WHAT YOU NEED TO DO> Type out all the records word for word. Any pictures are to be left out.

TASK INPUT>
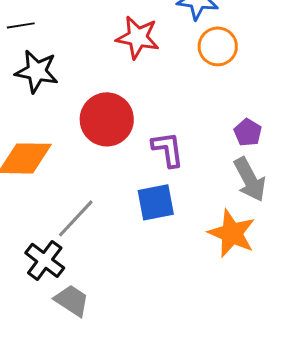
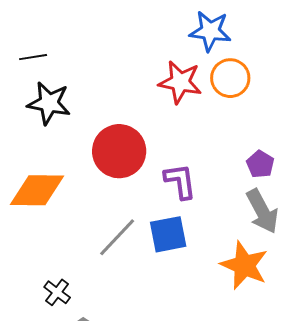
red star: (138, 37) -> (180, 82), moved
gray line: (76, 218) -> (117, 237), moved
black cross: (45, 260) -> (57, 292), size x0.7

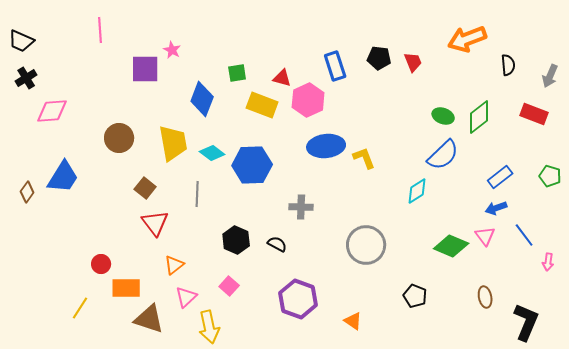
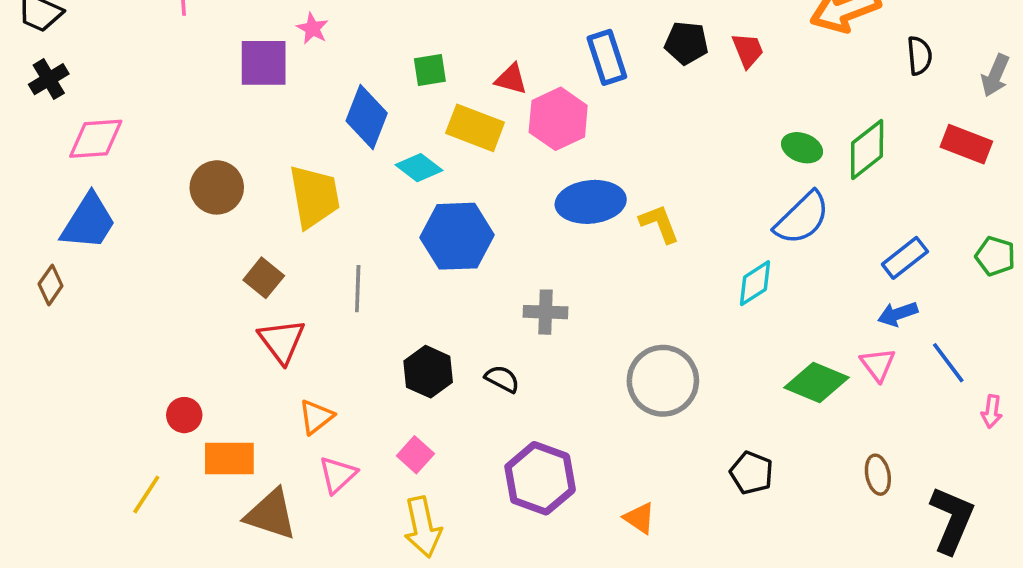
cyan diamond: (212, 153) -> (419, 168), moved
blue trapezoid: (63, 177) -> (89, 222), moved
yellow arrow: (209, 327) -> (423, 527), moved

FINISHED TASK>
red star: (138, 37) -> (180, 82), moved
gray line: (76, 218) -> (117, 237), moved
black cross: (45, 260) -> (57, 292), size x0.7

cyan diamond: (212, 153) -> (419, 168), moved
blue trapezoid: (63, 177) -> (89, 222), moved
yellow arrow: (209, 327) -> (423, 527), moved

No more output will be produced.